**Requirement**
Reproduce, with no edits, the line that contains "kekazok (yellow) [239" and all the lines that follow it, ending with the last line of the records.

**Given data**

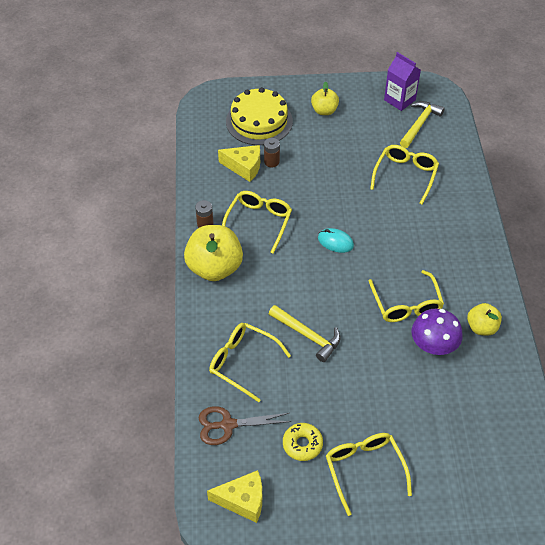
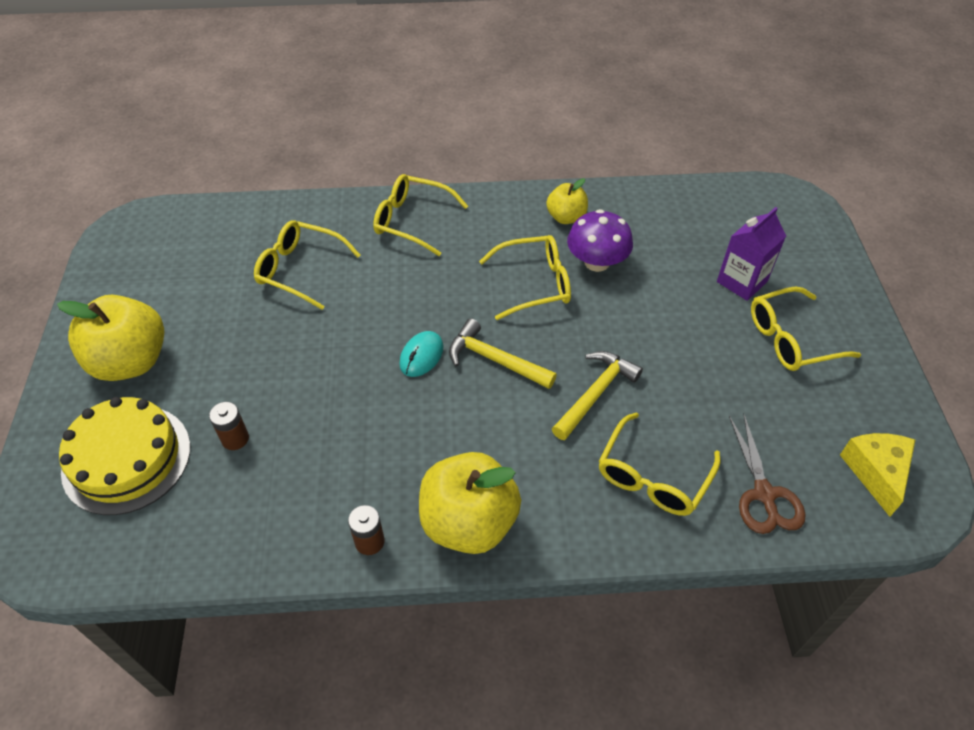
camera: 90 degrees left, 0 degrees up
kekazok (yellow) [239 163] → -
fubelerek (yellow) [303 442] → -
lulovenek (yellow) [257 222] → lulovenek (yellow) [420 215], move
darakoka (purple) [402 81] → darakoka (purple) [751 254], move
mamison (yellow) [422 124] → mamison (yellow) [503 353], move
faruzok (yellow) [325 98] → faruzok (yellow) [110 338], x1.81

**Task response**
kekazok (yellow) [239 163] → -
fubelerek (yellow) [303 442] → -
lulovenek (yellow) [257 222] → lulovenek (yellow) [420 215], move
darakoka (purple) [402 81] → darakoka (purple) [751 254], move
mamison (yellow) [422 124] → mamison (yellow) [503 353], move
faruzok (yellow) [325 98] → faruzok (yellow) [110 338], x1.81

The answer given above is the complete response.